- [REQUIRED ACTION]
Print the line that has "U11: XNOR CD4077" in it, then every remaining line of the data, exactly and without anything extra.

- [SUPPLIED RECORDS]
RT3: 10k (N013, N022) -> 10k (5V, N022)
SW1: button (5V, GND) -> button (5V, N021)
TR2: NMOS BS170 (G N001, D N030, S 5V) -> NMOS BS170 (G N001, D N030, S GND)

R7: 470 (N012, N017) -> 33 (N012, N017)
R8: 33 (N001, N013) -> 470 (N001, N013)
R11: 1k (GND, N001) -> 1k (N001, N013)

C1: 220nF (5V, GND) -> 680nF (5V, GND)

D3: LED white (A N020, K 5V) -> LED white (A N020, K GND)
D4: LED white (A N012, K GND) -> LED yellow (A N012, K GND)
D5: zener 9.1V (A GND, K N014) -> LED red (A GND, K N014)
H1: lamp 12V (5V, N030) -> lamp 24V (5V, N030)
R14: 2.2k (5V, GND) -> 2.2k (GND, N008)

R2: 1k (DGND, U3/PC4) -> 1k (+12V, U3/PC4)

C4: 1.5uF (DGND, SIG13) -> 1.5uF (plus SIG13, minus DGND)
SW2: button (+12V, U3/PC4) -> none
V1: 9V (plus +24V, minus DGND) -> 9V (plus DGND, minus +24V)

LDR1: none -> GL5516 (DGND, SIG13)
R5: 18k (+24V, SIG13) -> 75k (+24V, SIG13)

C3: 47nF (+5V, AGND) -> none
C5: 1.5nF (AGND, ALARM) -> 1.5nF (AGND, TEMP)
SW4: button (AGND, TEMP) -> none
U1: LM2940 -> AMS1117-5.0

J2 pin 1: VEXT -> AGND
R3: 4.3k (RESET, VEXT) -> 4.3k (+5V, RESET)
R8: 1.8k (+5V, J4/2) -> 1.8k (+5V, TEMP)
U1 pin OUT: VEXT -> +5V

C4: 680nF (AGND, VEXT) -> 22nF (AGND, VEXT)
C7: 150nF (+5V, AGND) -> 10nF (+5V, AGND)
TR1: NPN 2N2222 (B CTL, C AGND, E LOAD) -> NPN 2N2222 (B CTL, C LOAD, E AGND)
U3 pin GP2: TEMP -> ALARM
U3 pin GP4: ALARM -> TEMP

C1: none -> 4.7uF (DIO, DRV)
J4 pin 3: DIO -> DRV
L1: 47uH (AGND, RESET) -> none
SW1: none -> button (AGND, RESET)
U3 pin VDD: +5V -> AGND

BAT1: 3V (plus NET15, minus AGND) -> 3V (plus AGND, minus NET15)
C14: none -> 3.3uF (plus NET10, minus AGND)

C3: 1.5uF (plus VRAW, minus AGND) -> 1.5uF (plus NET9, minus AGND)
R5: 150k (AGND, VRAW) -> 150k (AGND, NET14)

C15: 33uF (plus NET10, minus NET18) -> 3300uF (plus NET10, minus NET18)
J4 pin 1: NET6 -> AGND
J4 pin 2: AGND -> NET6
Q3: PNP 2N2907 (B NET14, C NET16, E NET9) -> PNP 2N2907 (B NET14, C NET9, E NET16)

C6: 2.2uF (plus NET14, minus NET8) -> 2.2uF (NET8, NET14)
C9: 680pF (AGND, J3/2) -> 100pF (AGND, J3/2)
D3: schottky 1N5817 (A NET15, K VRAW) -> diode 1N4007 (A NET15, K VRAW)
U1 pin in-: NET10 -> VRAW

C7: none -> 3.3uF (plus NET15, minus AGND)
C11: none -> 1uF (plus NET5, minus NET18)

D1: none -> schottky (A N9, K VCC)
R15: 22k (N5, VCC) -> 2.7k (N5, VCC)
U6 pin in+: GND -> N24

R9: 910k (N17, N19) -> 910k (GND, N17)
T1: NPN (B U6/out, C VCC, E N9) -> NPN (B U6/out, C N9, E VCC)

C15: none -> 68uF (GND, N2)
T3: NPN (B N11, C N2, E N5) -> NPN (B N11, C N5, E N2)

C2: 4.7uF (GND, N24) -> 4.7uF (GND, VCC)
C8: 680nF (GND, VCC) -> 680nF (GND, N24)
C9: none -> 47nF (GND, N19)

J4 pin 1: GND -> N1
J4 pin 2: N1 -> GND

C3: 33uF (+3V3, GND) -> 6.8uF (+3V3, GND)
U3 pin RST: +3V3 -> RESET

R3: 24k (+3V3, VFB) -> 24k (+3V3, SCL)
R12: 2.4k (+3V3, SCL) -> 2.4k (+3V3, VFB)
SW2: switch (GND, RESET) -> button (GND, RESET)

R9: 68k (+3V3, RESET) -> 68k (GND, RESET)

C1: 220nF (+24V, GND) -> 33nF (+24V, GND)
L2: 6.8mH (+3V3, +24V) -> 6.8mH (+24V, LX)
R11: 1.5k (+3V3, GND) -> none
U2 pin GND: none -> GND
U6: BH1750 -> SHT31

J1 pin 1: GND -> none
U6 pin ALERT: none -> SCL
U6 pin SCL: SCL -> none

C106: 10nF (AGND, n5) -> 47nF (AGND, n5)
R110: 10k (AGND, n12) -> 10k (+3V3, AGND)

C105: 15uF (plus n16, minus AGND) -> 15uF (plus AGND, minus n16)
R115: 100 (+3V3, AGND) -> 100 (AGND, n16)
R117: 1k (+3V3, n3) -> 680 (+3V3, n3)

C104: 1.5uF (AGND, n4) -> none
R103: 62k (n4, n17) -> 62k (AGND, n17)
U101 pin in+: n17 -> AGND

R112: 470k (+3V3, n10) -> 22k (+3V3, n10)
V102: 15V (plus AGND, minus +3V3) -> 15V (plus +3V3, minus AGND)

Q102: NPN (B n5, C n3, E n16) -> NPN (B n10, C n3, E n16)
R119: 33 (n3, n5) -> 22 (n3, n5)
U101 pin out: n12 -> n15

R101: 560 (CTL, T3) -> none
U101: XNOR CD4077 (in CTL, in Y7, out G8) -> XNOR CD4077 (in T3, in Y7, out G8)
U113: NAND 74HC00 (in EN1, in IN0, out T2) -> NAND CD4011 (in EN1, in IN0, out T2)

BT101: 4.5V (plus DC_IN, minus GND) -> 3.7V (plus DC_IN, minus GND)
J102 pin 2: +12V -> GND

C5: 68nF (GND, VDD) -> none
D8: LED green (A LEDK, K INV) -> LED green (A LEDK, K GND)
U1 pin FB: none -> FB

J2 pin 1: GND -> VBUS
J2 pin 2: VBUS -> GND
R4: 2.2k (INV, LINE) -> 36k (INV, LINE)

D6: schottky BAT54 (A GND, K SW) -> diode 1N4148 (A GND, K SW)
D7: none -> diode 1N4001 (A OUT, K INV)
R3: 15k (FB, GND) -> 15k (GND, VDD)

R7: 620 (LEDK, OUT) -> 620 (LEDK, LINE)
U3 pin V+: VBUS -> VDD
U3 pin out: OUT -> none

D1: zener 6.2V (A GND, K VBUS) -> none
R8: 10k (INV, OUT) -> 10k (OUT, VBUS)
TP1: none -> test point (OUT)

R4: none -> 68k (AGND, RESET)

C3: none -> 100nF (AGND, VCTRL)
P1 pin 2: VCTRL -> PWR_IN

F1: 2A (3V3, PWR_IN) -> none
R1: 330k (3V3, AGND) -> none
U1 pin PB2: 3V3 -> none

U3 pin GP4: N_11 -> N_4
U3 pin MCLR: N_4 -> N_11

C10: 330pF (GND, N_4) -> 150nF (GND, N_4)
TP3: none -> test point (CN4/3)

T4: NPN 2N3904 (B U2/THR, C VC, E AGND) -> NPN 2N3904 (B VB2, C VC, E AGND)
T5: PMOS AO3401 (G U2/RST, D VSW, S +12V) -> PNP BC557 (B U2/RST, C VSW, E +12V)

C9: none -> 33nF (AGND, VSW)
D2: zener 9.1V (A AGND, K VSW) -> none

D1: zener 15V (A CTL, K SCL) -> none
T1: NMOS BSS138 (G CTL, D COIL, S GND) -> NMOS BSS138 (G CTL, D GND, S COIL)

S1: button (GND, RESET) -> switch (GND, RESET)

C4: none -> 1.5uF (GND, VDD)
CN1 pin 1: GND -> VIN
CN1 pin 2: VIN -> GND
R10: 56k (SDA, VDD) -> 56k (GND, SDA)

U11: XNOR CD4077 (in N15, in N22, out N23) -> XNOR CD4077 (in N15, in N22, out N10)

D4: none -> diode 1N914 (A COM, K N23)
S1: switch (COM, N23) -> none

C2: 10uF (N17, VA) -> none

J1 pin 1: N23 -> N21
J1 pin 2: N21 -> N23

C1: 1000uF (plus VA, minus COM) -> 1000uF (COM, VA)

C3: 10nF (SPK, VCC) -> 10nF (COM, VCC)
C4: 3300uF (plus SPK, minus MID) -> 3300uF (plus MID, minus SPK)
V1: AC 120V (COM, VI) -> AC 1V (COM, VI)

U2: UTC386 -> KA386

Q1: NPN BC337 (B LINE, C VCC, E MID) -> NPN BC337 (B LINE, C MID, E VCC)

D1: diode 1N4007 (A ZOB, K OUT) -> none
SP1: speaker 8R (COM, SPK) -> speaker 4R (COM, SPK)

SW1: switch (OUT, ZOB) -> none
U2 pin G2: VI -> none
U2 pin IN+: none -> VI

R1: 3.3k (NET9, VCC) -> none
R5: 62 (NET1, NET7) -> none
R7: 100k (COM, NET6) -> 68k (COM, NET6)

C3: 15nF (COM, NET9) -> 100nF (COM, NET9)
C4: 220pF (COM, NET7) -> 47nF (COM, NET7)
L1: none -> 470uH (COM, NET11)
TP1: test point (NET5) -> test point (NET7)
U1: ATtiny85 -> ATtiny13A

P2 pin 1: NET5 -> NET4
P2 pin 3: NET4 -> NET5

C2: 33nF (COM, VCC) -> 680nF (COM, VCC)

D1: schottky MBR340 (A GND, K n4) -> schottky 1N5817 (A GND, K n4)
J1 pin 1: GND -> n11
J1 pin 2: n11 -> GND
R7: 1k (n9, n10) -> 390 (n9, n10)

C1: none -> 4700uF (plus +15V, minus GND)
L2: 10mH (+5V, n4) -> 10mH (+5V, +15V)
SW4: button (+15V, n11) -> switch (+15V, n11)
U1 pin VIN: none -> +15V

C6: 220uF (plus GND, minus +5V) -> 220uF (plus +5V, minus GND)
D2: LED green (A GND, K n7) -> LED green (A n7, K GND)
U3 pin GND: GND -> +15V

- [RESULT OF THE TASK]
U11: XNOR CD4077 (in N15, in N22, out N23) -> XNOR CD4077 (in N15, in N22, out N10)

D4: none -> diode 1N914 (A COM, K N23)
S1: switch (COM, N23) -> none

C2: 10uF (N17, VA) -> none

J1 pin 1: N23 -> N21
J1 pin 2: N21 -> N23

C1: 1000uF (plus VA, minus COM) -> 1000uF (COM, VA)

C3: 10nF (SPK, VCC) -> 10nF (COM, VCC)
C4: 3300uF (plus SPK, minus MID) -> 3300uF (plus MID, minus SPK)
V1: AC 120V (COM, VI) -> AC 1V (COM, VI)

U2: UTC386 -> KA386

Q1: NPN BC337 (B LINE, C VCC, E MID) -> NPN BC337 (B LINE, C MID, E VCC)

D1: diode 1N4007 (A ZOB, K OUT) -> none
SP1: speaker 8R (COM, SPK) -> speaker 4R (COM, SPK)

SW1: switch (OUT, ZOB) -> none
U2 pin G2: VI -> none
U2 pin IN+: none -> VI

R1: 3.3k (NET9, VCC) -> none
R5: 62 (NET1, NET7) -> none
R7: 100k (COM, NET6) -> 68k (COM, NET6)

C3: 15nF (COM, NET9) -> 100nF (COM, NET9)
C4: 220pF (COM, NET7) -> 47nF (COM, NET7)
L1: none -> 470uH (COM, NET11)
TP1: test point (NET5) -> test point (NET7)
U1: ATtiny85 -> ATtiny13A

P2 pin 1: NET5 -> NET4
P2 pin 3: NET4 -> NET5

C2: 33nF (COM, VCC) -> 680nF (COM, VCC)

D1: schottky MBR340 (A GND, K n4) -> schottky 1N5817 (A GND, K n4)
J1 pin 1: GND -> n11
J1 pin 2: n11 -> GND
R7: 1k (n9, n10) -> 390 (n9, n10)

C1: none -> 4700uF (plus +15V, minus GND)
L2: 10mH (+5V, n4) -> 10mH (+5V, +15V)
SW4: button (+15V, n11) -> switch (+15V, n11)
U1 pin VIN: none -> +15V

C6: 220uF (plus GND, minus +5V) -> 220uF (plus +5V, minus GND)
D2: LED green (A GND, K n7) -> LED green (A n7, K GND)
U3 pin GND: GND -> +15V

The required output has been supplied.